Task objective — Each entry, in full: copy it out exactly.

Data for this exercise —
-- -- --

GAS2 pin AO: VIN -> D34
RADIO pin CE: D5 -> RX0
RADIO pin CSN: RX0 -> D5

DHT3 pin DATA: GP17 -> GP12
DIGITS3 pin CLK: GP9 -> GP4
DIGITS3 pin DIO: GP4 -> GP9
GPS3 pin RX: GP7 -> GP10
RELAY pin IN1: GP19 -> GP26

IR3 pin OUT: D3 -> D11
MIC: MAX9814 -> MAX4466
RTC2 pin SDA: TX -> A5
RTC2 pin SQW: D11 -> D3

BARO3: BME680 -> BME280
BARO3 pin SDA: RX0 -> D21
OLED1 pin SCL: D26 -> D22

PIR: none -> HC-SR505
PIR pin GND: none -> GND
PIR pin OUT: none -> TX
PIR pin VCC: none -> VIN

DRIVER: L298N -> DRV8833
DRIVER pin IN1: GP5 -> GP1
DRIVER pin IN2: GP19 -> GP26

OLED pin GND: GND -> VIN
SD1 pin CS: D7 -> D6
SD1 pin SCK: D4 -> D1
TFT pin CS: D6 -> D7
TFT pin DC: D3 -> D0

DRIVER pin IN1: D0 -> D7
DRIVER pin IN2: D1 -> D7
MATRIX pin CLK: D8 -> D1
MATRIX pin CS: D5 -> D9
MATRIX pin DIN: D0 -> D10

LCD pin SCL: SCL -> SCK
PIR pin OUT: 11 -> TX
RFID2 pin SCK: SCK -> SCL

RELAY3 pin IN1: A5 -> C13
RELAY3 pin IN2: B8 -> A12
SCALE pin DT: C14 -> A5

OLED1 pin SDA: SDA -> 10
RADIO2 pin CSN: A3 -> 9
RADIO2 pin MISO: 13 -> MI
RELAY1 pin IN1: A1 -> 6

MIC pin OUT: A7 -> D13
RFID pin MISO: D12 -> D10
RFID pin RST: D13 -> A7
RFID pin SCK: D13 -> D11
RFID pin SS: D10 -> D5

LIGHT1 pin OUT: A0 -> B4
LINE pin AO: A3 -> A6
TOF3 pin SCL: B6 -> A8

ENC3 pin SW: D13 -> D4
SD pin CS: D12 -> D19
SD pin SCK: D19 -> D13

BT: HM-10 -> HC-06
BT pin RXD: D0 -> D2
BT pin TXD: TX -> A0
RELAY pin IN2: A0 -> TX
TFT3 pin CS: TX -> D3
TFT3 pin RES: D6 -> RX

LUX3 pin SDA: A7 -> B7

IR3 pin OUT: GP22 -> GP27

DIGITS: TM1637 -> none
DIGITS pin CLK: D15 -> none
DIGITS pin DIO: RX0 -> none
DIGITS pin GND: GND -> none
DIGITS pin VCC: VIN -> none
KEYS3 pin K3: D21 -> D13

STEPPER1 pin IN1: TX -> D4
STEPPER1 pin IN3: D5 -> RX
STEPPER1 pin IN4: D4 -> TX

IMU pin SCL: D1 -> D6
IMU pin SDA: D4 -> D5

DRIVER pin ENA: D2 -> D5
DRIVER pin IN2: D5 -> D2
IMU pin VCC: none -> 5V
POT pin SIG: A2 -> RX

-- -- --

Answer space —
GAS2 pin AO: VIN -> D34
RADIO pin CE: D5 -> RX0
RADIO pin CSN: RX0 -> D5

DHT3 pin DATA: GP17 -> GP12
DIGITS3 pin CLK: GP9 -> GP4
DIGITS3 pin DIO: GP4 -> GP9
GPS3 pin RX: GP7 -> GP10
RELAY pin IN1: GP19 -> GP26

IR3 pin OUT: D3 -> D11
MIC: MAX9814 -> MAX4466
RTC2 pin SDA: TX -> A5
RTC2 pin SQW: D11 -> D3

BARO3: BME680 -> BME280
BARO3 pin SDA: RX0 -> D21
OLED1 pin SCL: D26 -> D22

PIR: none -> HC-SR505
PIR pin GND: none -> GND
PIR pin OUT: none -> TX
PIR pin VCC: none -> VIN

DRIVER: L298N -> DRV8833
DRIVER pin IN1: GP5 -> GP1
DRIVER pin IN2: GP19 -> GP26

OLED pin GND: GND -> VIN
SD1 pin CS: D7 -> D6
SD1 pin SCK: D4 -> D1
TFT pin CS: D6 -> D7
TFT pin DC: D3 -> D0

DRIVER pin IN1: D0 -> D7
DRIVER pin IN2: D1 -> D7
MATRIX pin CLK: D8 -> D1
MATRIX pin CS: D5 -> D9
MATRIX pin DIN: D0 -> D10

LCD pin SCL: SCL -> SCK
PIR pin OUT: 11 -> TX
RFID2 pin SCK: SCK -> SCL

RELAY3 pin IN1: A5 -> C13
RELAY3 pin IN2: B8 -> A12
SCALE pin DT: C14 -> A5

OLED1 pin SDA: SDA -> 10
RADIO2 pin CSN: A3 -> 9
RADIO2 pin MISO: 13 -> MI
RELAY1 pin IN1: A1 -> 6

MIC pin OUT: A7 -> D13
RFID pin MISO: D12 -> D10
RFID pin RST: D13 -> A7
RFID pin SCK: D13 -> D11
RFID pin SS: D10 -> D5

LIGHT1 pin OUT: A0 -> B4
LINE pin AO: A3 -> A6
TOF3 pin SCL: B6 -> A8

ENC3 pin SW: D13 -> D4
SD pin CS: D12 -> D19
SD pin SCK: D19 -> D13

BT: HM-10 -> HC-06
BT pin RXD: D0 -> D2
BT pin TXD: TX -> A0
RELAY pin IN2: A0 -> TX
TFT3 pin CS: TX -> D3
TFT3 pin RES: D6 -> RX

LUX3 pin SDA: A7 -> B7

IR3 pin OUT: GP22 -> GP27

DIGITS: TM1637 -> none
DIGITS pin CLK: D15 -> none
DIGITS pin DIO: RX0 -> none
DIGITS pin GND: GND -> none
DIGITS pin VCC: VIN -> none
KEYS3 pin K3: D21 -> D13

STEPPER1 pin IN1: TX -> D4
STEPPER1 pin IN3: D5 -> RX
STEPPER1 pin IN4: D4 -> TX

IMU pin SCL: D1 -> D6
IMU pin SDA: D4 -> D5

DRIVER pin ENA: D2 -> D5
DRIVER pin IN2: D5 -> D2
IMU pin VCC: none -> 5V
POT pin SIG: A2 -> RX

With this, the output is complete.